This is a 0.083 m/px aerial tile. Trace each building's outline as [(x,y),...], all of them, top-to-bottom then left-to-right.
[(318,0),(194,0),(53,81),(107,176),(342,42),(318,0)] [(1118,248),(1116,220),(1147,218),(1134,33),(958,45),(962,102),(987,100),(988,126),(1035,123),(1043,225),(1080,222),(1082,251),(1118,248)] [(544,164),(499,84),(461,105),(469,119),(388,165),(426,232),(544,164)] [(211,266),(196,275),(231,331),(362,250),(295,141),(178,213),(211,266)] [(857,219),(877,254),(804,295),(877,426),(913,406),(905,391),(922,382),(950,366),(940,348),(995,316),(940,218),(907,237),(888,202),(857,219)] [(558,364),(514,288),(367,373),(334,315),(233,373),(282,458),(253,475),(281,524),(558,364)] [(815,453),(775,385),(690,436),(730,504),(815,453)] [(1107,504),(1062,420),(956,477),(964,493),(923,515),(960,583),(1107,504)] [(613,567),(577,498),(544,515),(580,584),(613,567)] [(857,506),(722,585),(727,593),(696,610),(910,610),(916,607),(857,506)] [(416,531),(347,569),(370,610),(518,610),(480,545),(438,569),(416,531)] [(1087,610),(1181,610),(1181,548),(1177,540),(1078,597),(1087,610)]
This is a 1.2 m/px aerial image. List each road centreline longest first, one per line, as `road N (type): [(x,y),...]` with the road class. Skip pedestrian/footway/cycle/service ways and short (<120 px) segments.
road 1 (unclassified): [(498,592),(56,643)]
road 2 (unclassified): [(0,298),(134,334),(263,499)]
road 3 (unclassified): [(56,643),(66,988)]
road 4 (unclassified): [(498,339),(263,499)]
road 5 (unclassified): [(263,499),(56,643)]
····················
*THE PROBLEM*: Set all of the records down again, exactly as they stand.

*EXPECTED ANSWER*:
This is a 0.083 m/px aerial tile. Trace each building's outline as [(x,y),...], all of them, top-to-bottom then left-to-right.
[(318,0),(194,0),(53,81),(107,176),(342,42),(318,0)] [(1118,248),(1116,220),(1147,218),(1134,33),(958,45),(962,102),(987,100),(988,126),(1035,123),(1043,225),(1080,222),(1082,251),(1118,248)] [(544,164),(499,84),(461,105),(469,119),(388,165),(426,232),(544,164)] [(211,266),(196,275),(231,331),(362,250),(295,141),(178,213),(211,266)] [(857,219),(877,254),(804,295),(877,426),(913,406),(905,391),(922,382),(950,366),(940,348),(995,316),(940,218),(907,237),(888,202),(857,219)] [(558,364),(514,288),(367,373),(334,315),(233,373),(282,458),(253,475),(281,524),(558,364)] [(815,453),(775,385),(690,436),(730,504),(815,453)] [(1107,504),(1062,420),(956,477),(964,493),(923,515),(960,583),(1107,504)] [(613,567),(577,498),(544,515),(580,584),(613,567)] [(857,506),(722,585),(727,593),(696,610),(910,610),(916,607),(857,506)] [(416,531),(347,569),(370,610),(518,610),(480,545),(438,569),(416,531)] [(1087,610),(1181,610),(1181,548),(1177,540),(1078,597),(1087,610)]
This is a 1.2 m/px aerial image. List each road centreline longest first, one per line, as `road N (type): [(x,y),...]` with the road class. Skip pedestrian/footway/cycle/service ways and short (<120 px) segments.
road 1 (unclassified): [(498,592),(56,643)]
road 2 (unclassified): [(0,298),(134,334),(263,499)]
road 3 (unclassified): [(56,643),(66,988)]
road 4 (unclassified): [(498,339),(263,499)]
road 5 (unclassified): [(263,499),(56,643)]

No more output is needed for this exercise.